- **TASK BRIEF**: Within the entries below, the lines from the one with "D2: none -> diode (A +5V, K GND)" through the one with "R14: none -> 4.3k (GND, VSS)" are to be set down exactly, both ends kept.

- **SUPPLIED DATA**:
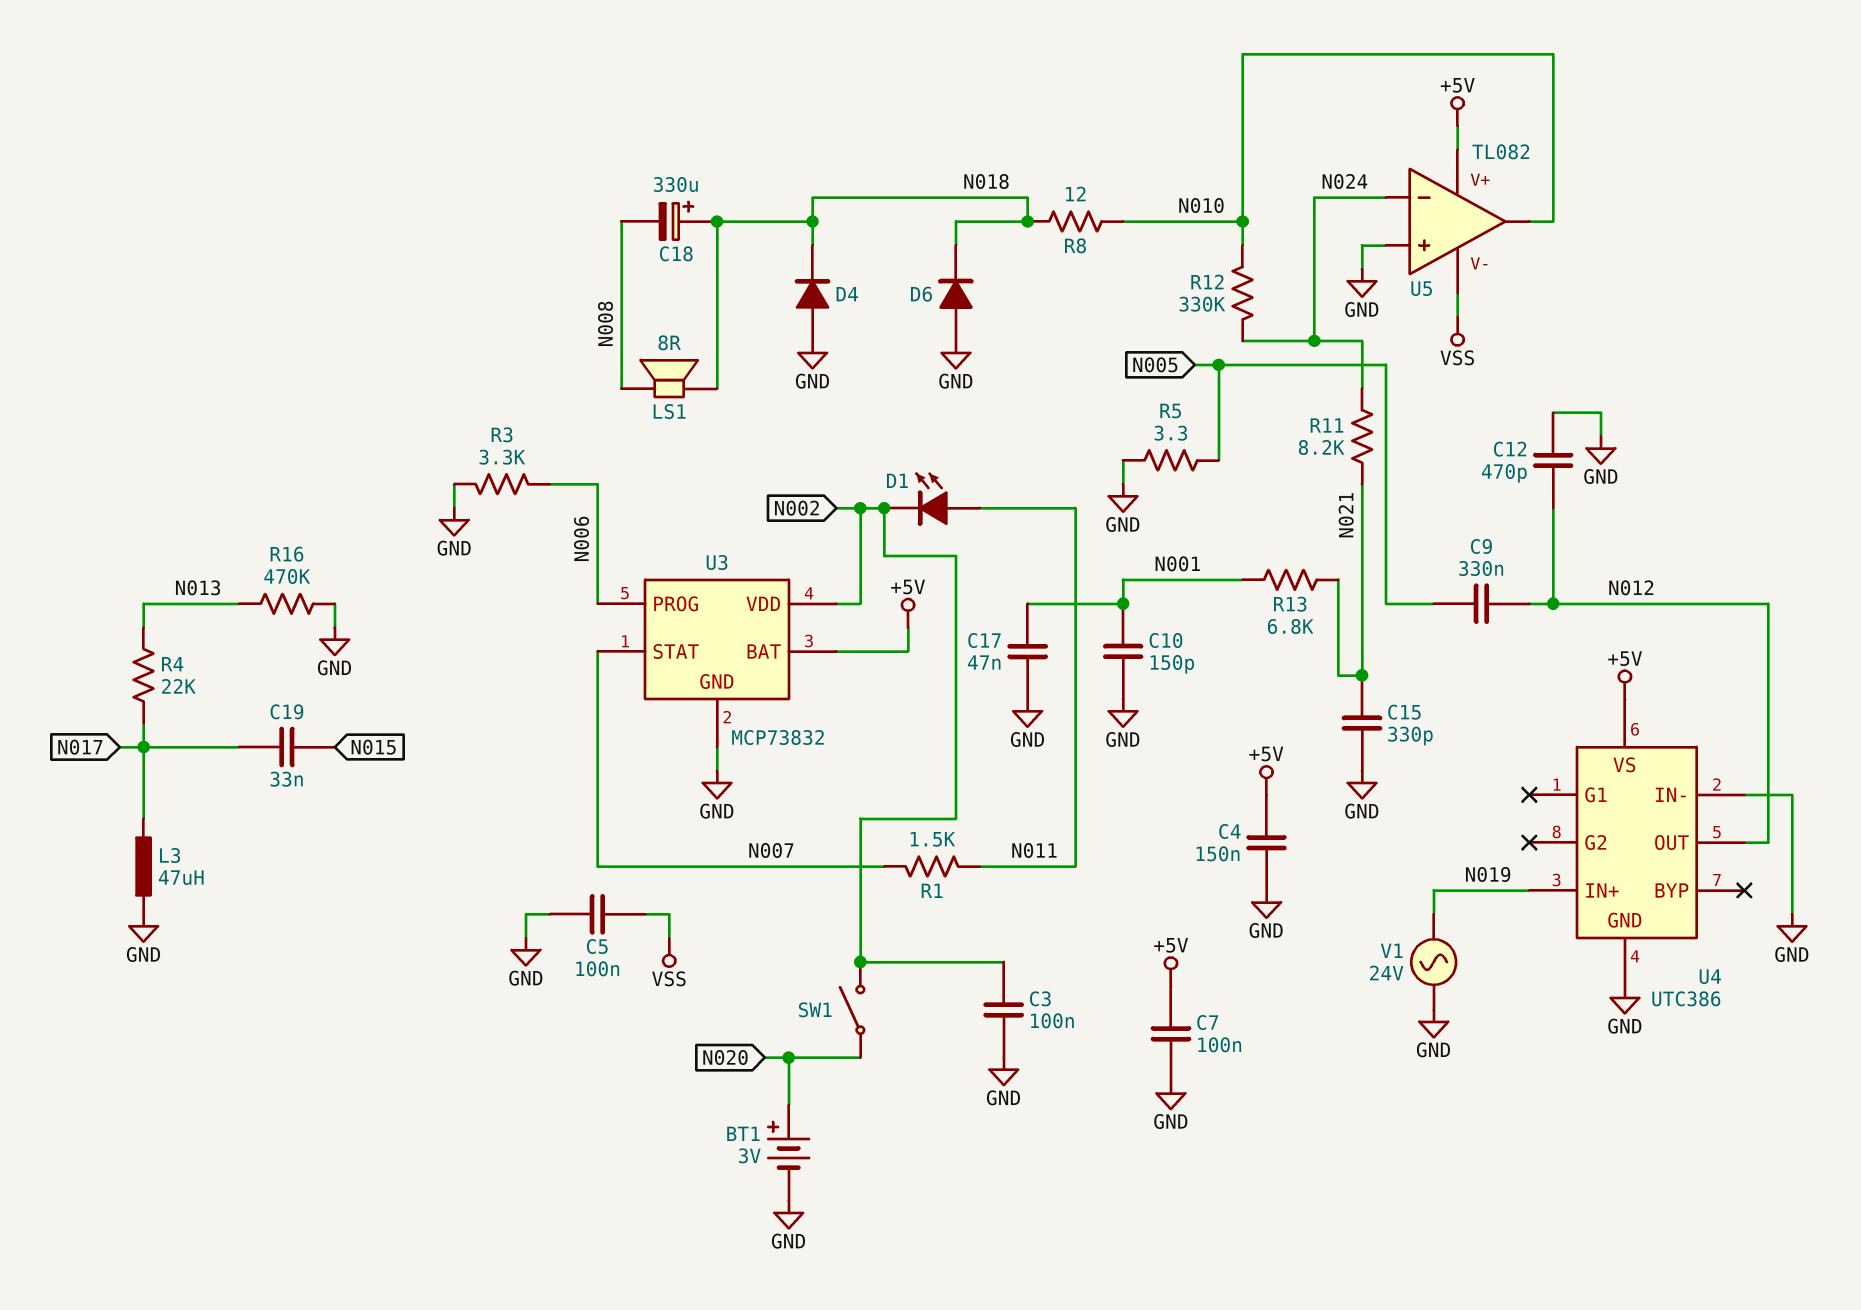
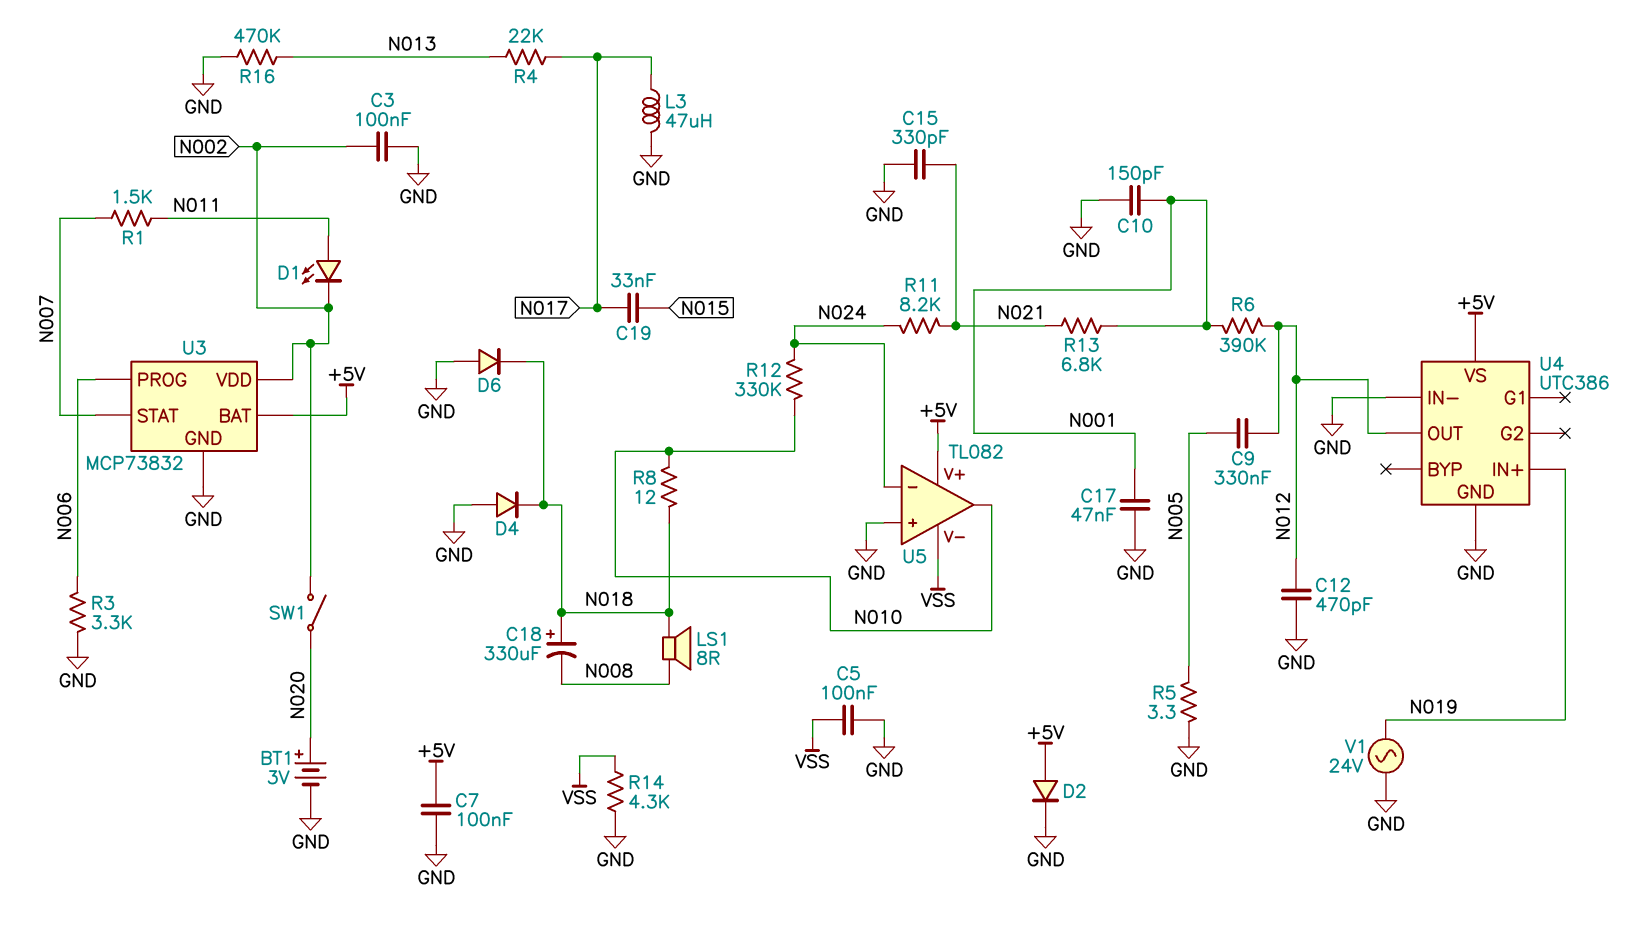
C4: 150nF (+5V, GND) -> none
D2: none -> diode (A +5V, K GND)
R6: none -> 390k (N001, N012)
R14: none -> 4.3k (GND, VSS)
--
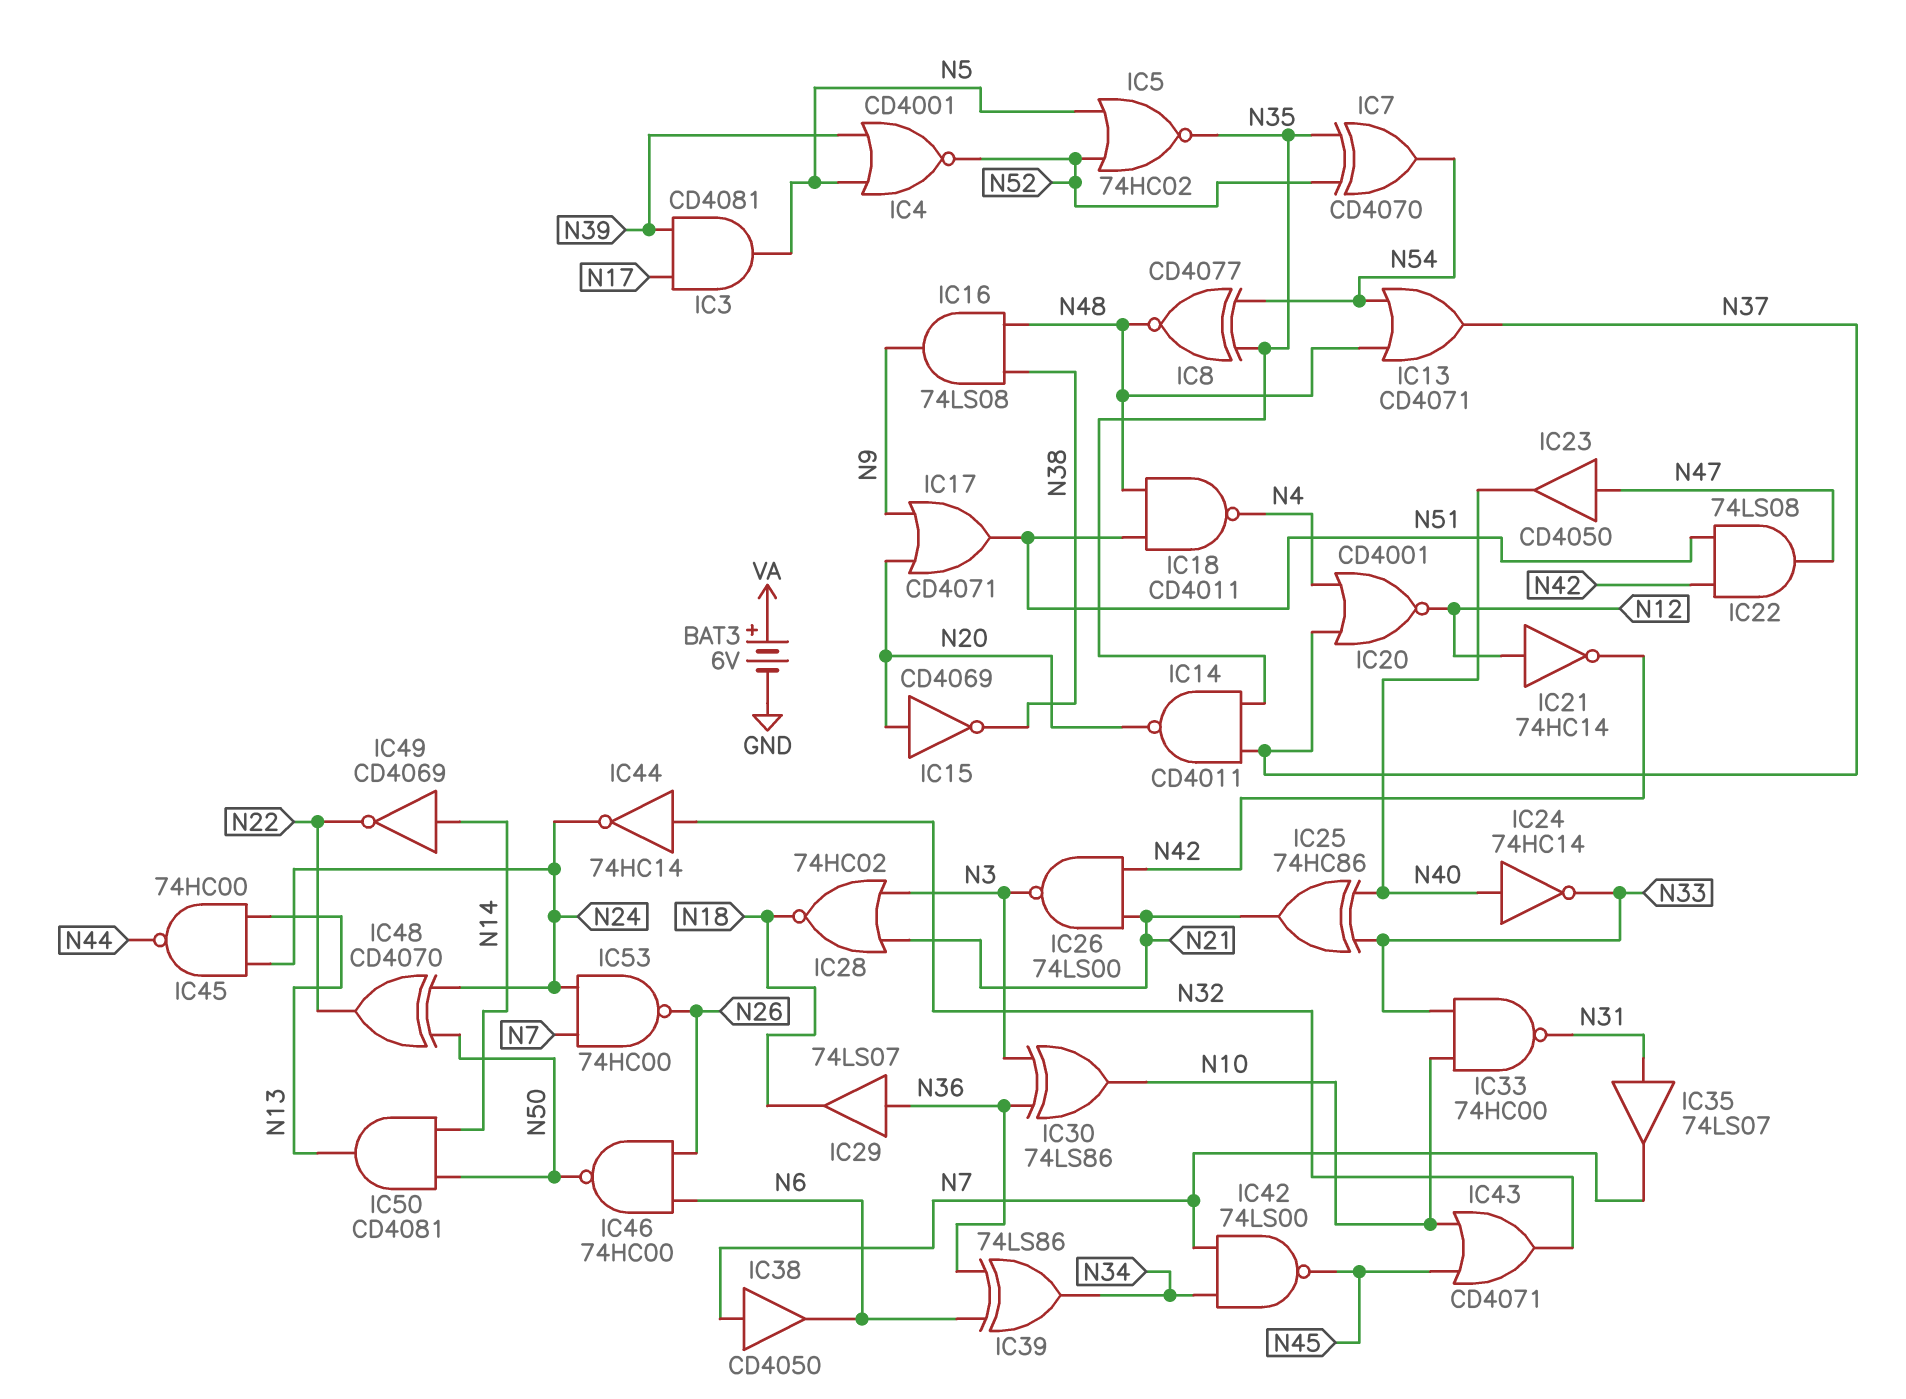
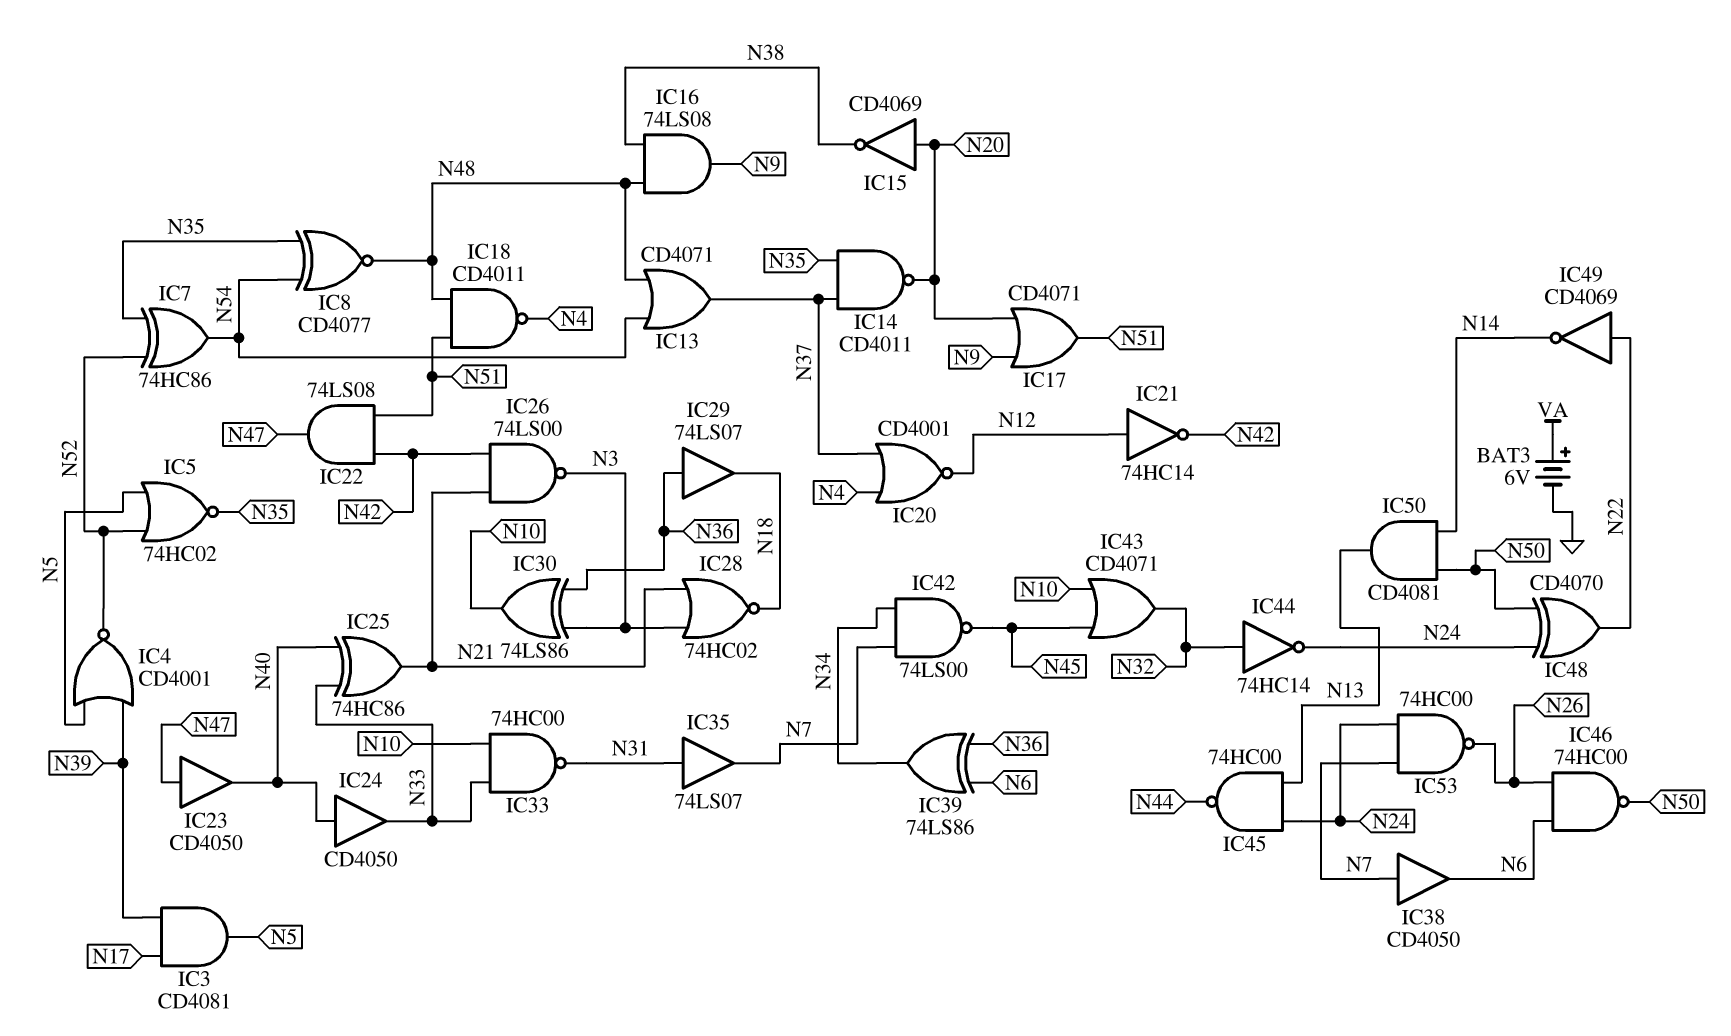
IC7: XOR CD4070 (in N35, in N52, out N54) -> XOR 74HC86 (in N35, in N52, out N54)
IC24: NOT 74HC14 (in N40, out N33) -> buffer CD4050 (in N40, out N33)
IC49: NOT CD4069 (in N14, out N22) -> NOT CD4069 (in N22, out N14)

- **YOUR RESPONSE**:
D2: none -> diode (A +5V, K GND)
R6: none -> 390k (N001, N012)
R14: none -> 4.3k (GND, VSS)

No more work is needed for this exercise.